Before and after images
##############################
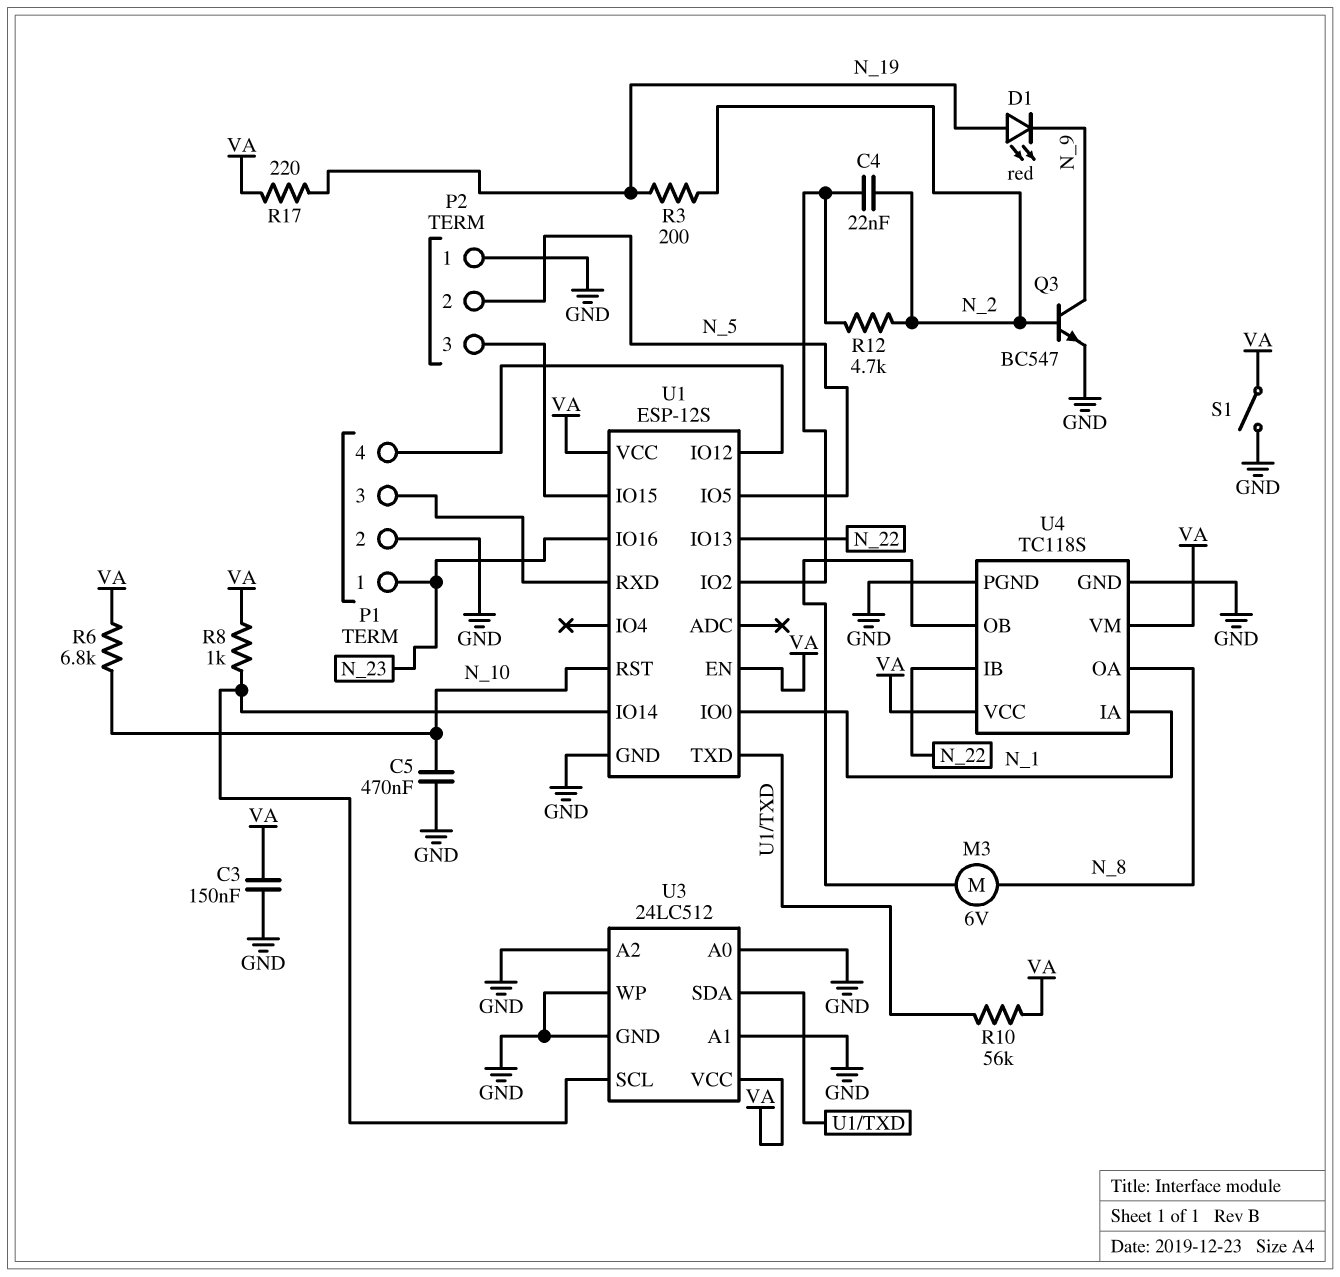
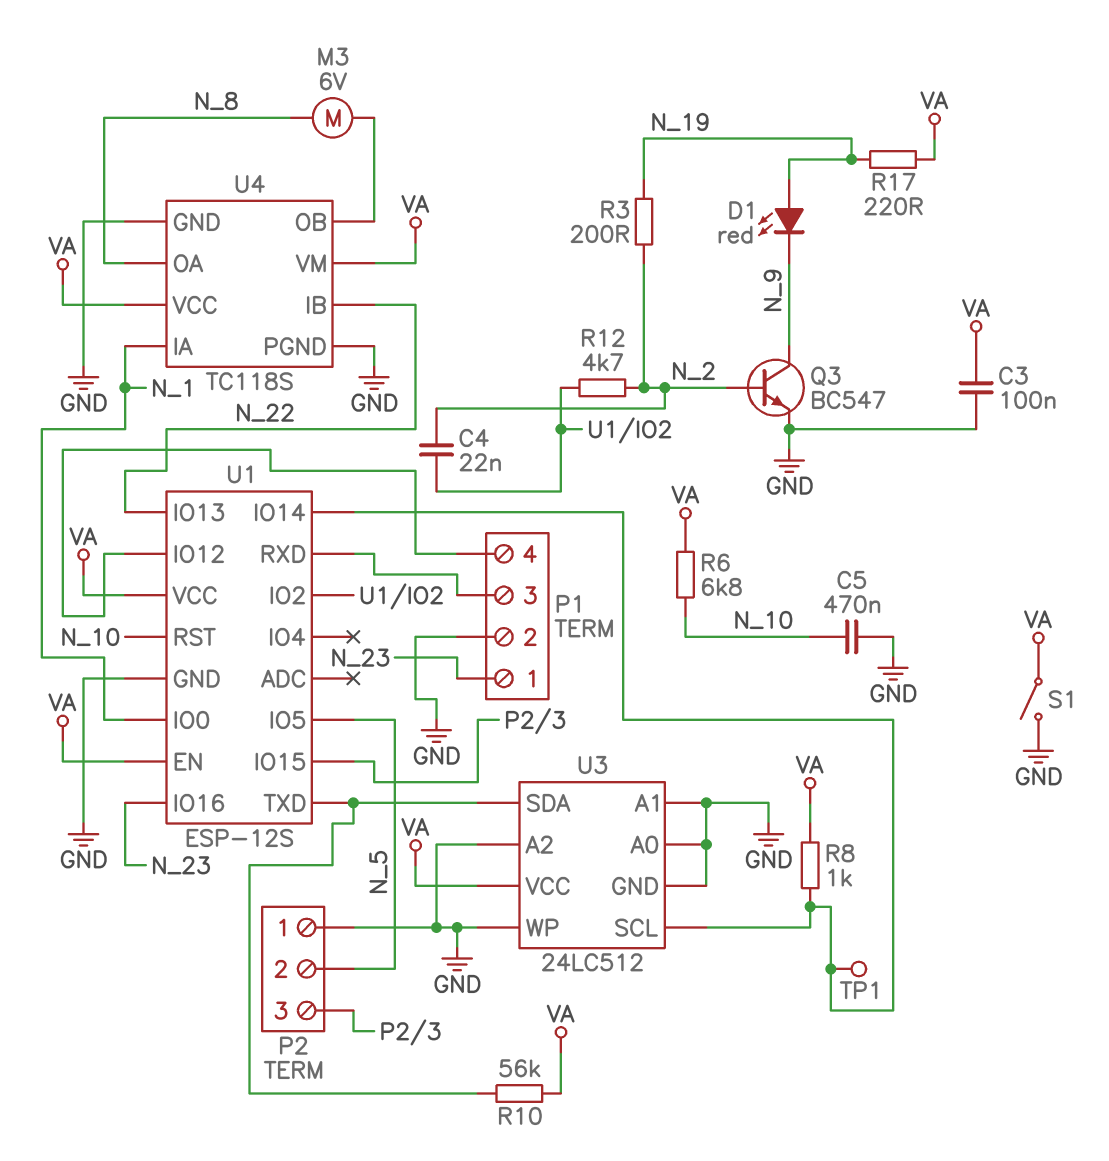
C3: 150nF (GND, VA) -> 100nF (GND, VA)
TP1: none -> test point (U1/IO14)

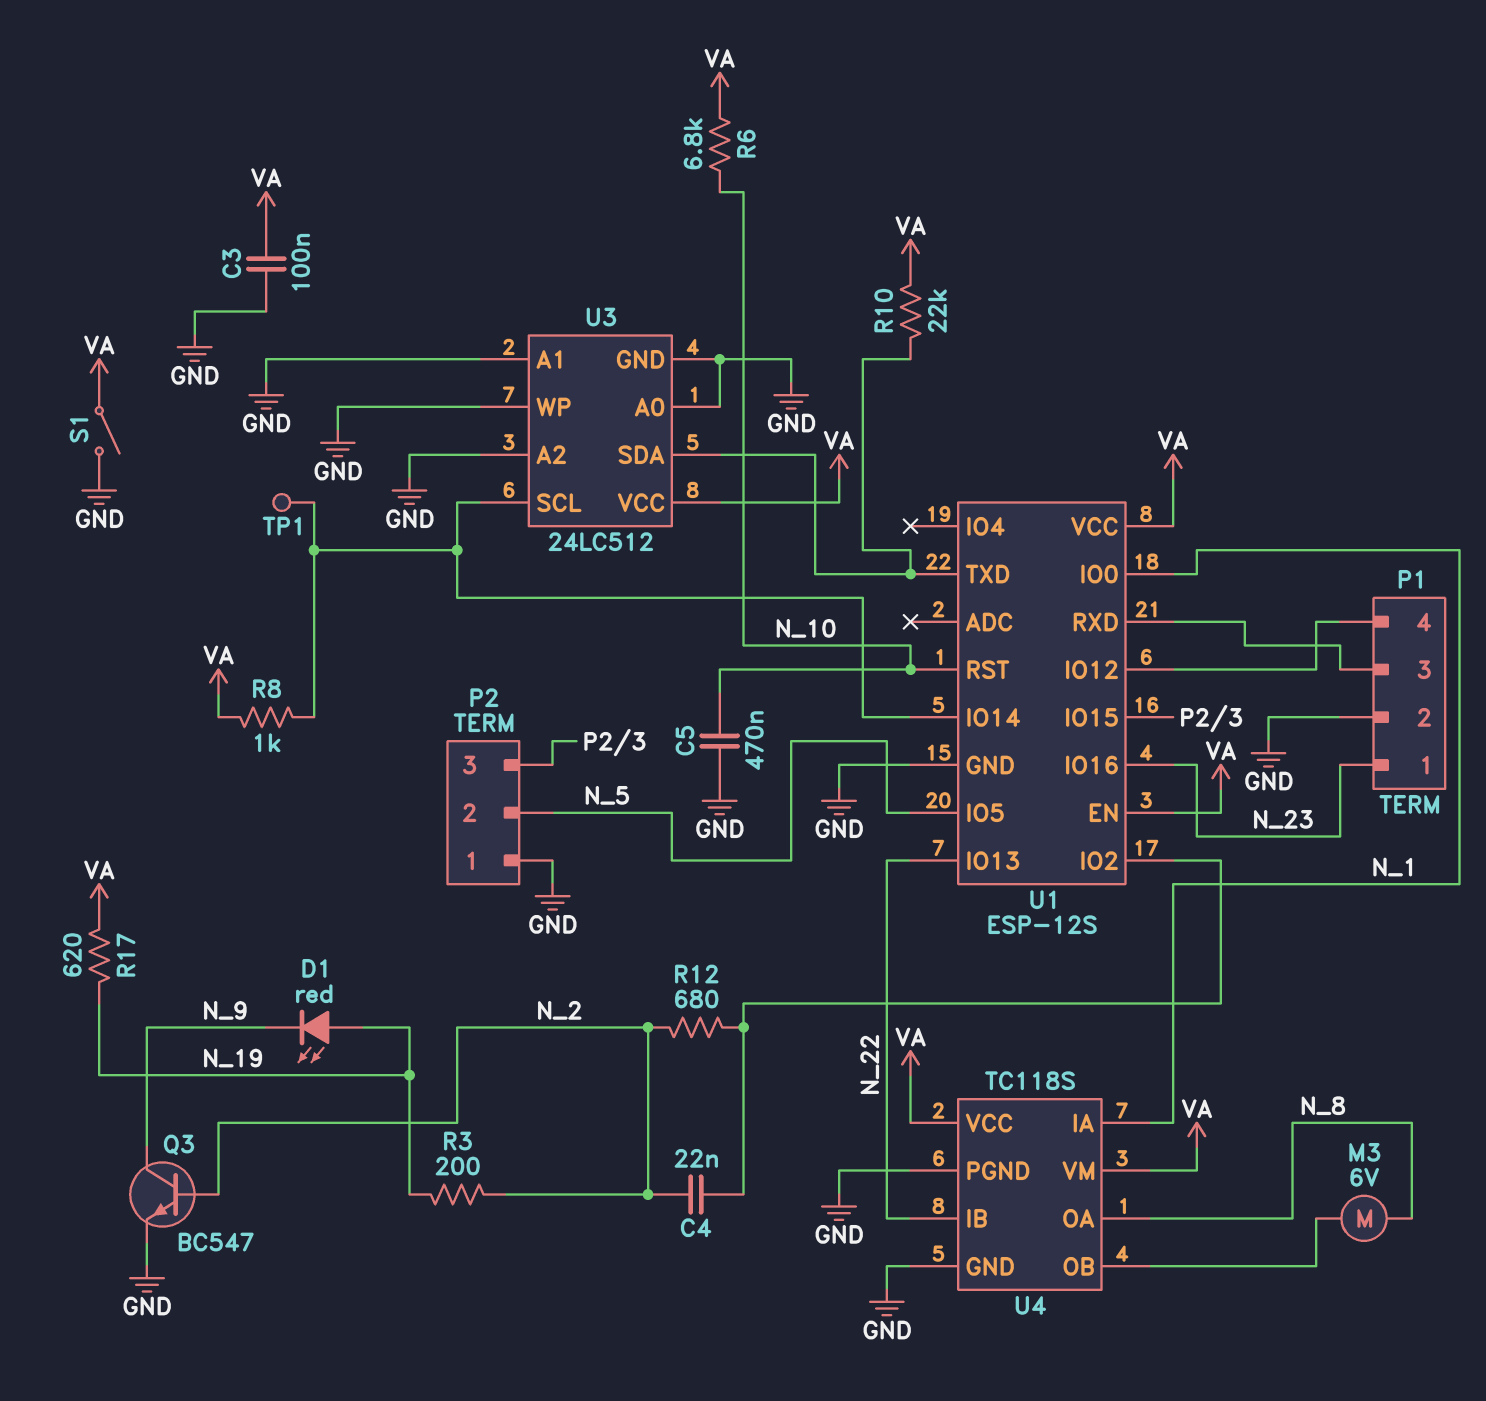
R10: 56k (U1/TXD, VA) -> 22k (U1/TXD, VA)
R12: 4.7k (N_2, U1/IO2) -> 680 (N_2, U1/IO2)
R17: 220 (N_19, VA) -> 620 (N_19, VA)

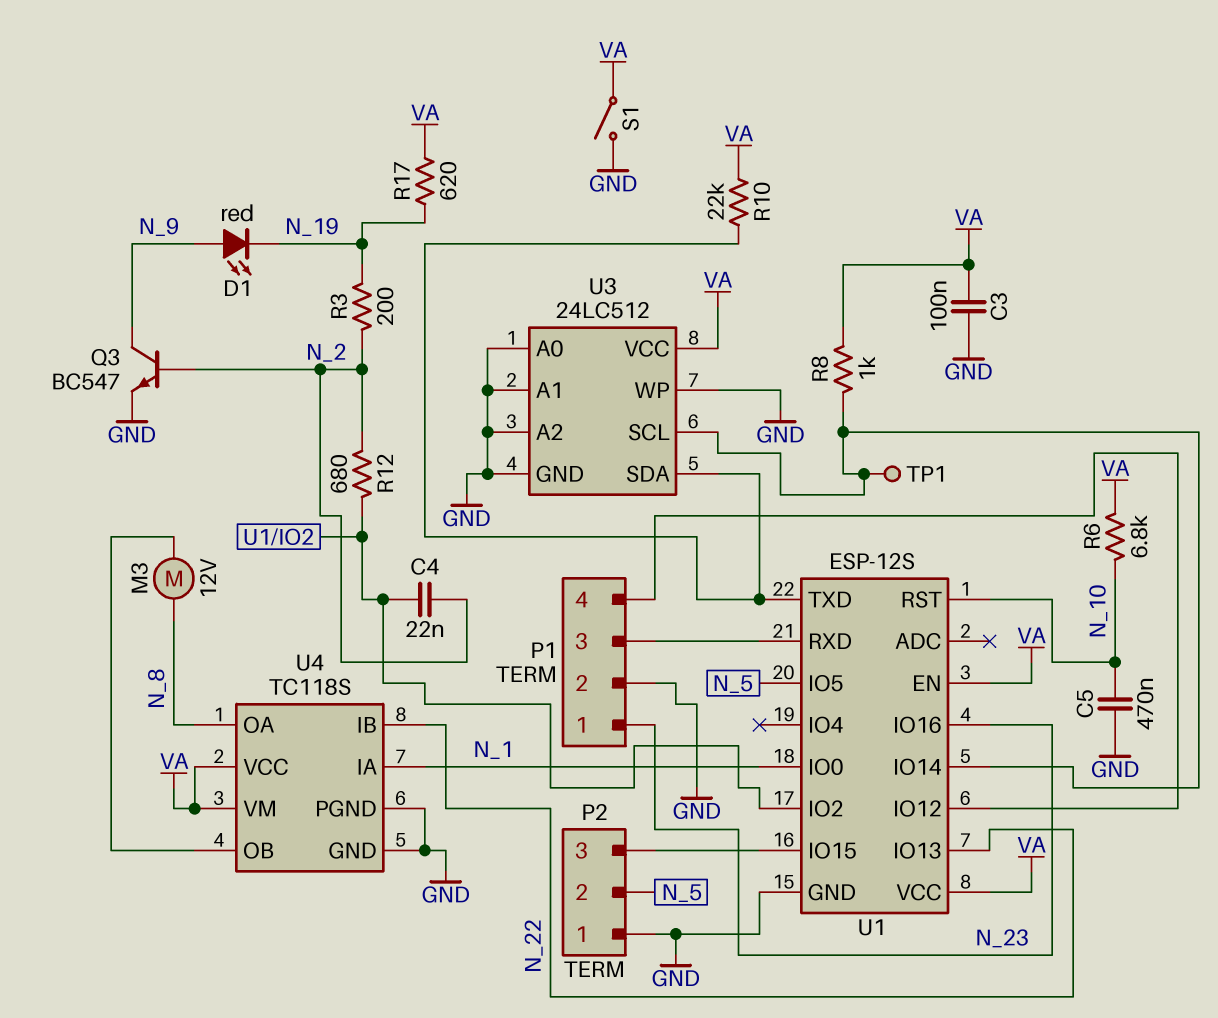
D1: LED red (A N_19, K N_9) -> LED red (A N_9, K N_19)
M3: motor 6V (N_8, U4/OB) -> motor 12V (N_8, U4/OB)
##############################
TASK REQUIREMENTS:
Beginning with the line that contains "R17: 220 (N_19, VA) -> 620 (N_19, VA)", repeat every remaining line of the data exactly, the last line included, and omit pictures.

RESPONSE AREA:
R17: 220 (N_19, VA) -> 620 (N_19, VA)

D1: LED red (A N_19, K N_9) -> LED red (A N_9, K N_19)
M3: motor 6V (N_8, U4/OB) -> motor 12V (N_8, U4/OB)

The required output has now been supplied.